━━━ WORKING DATA ━━━
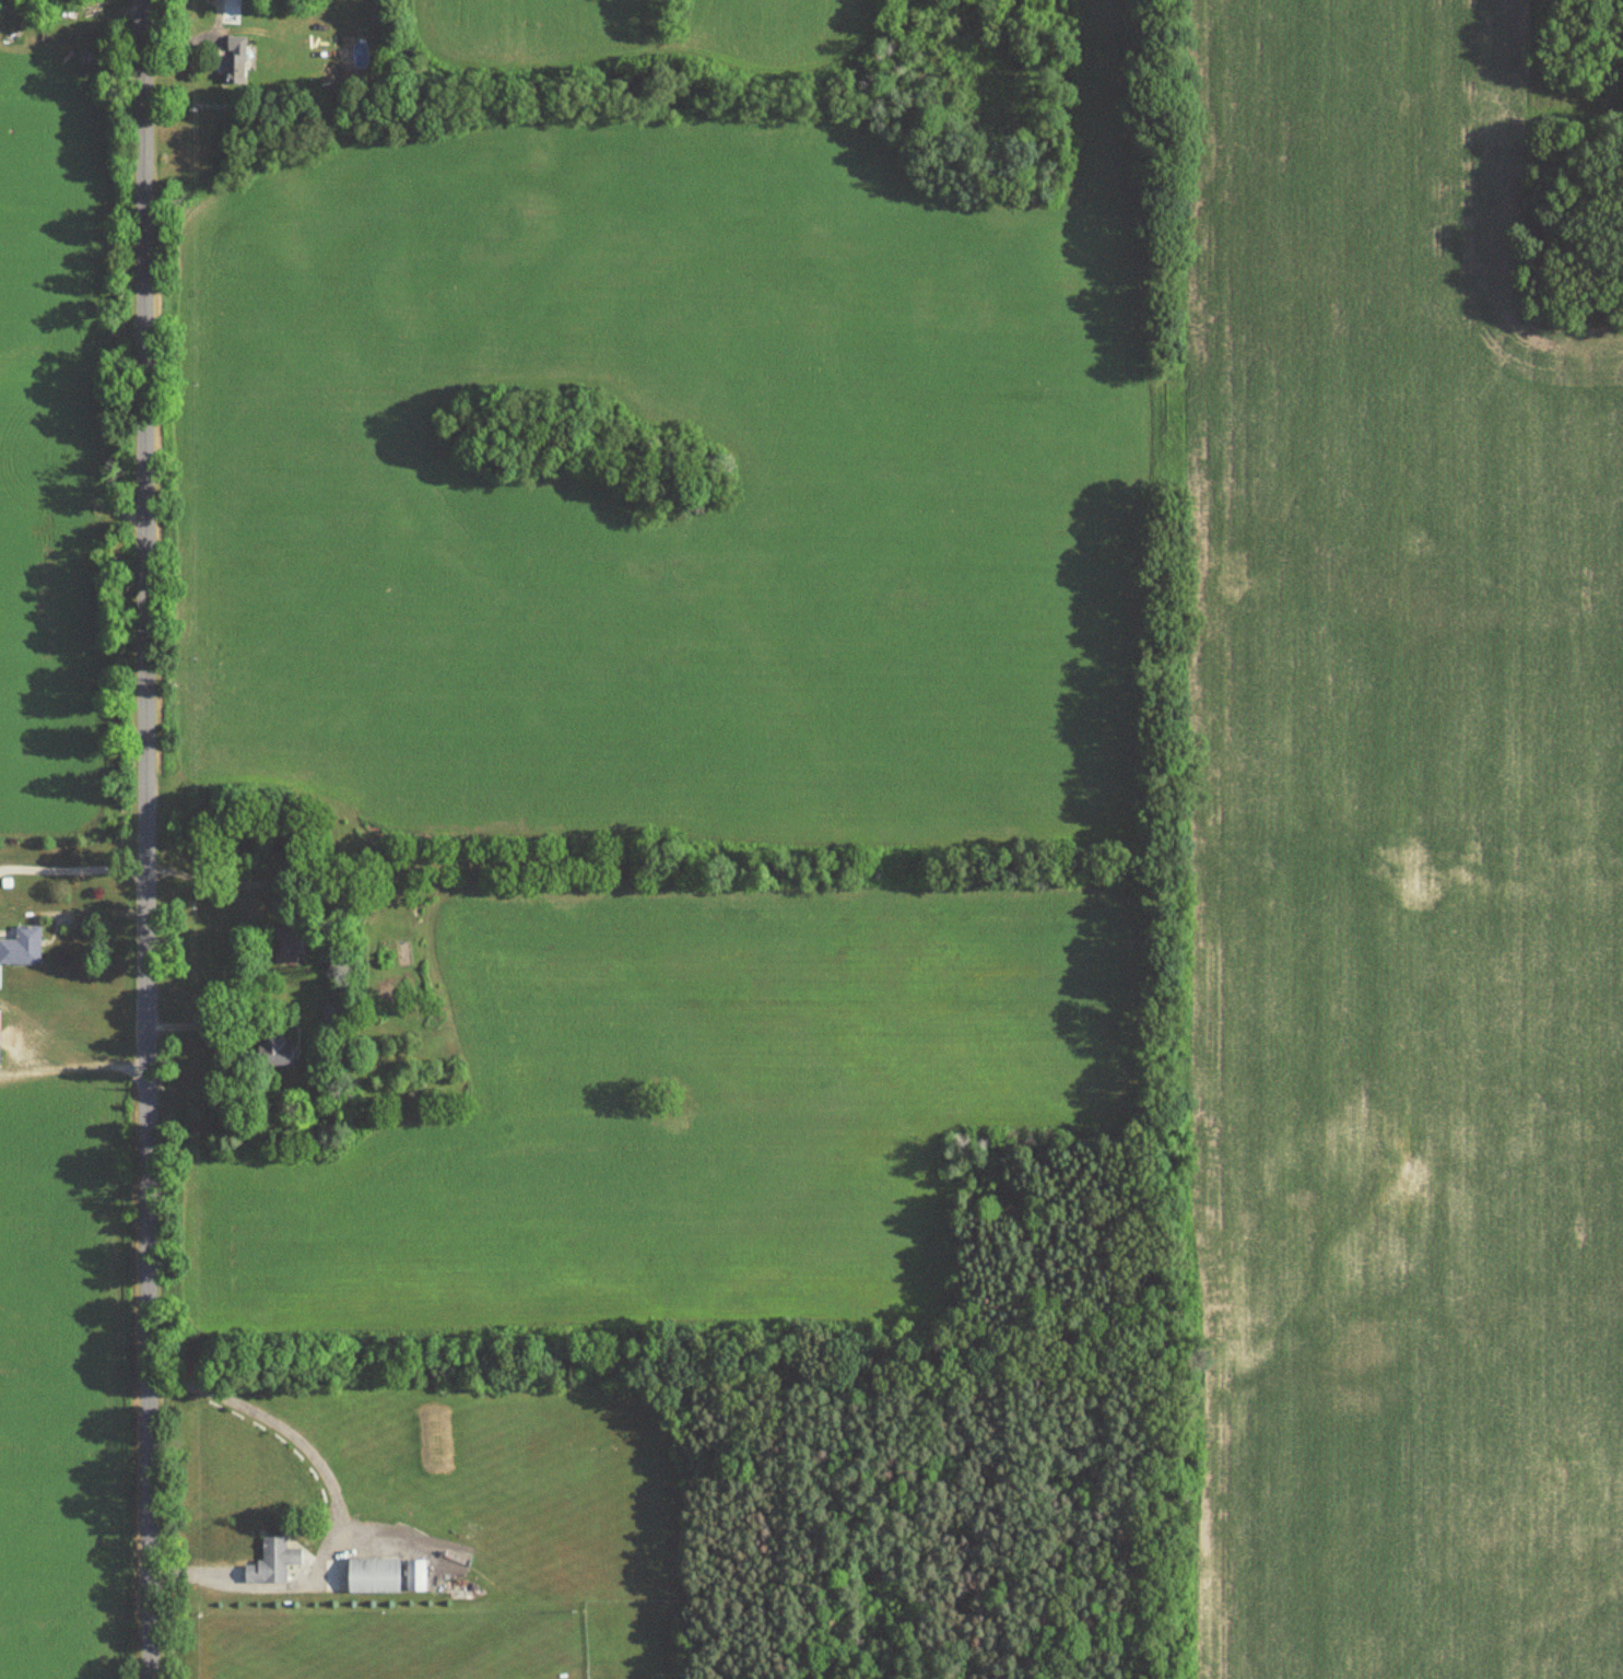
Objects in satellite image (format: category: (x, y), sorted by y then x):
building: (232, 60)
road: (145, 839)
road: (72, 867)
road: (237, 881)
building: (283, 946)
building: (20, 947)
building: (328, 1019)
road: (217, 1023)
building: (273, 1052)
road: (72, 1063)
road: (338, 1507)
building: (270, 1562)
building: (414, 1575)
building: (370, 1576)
━━━
**HOW TO COMPLETE THIS TASK:** All of the material above should be set down again exactly, though not its pictures.

**SOLUTION FOR THIS EXERCISE:**
Objects in satellite image (format: category: (x, y), sorted by y then x):
building: (232, 60)
road: (145, 839)
road: (72, 867)
road: (237, 881)
building: (283, 946)
building: (20, 947)
building: (328, 1019)
road: (217, 1023)
building: (273, 1052)
road: (72, 1063)
road: (338, 1507)
building: (270, 1562)
building: (414, 1575)
building: (370, 1576)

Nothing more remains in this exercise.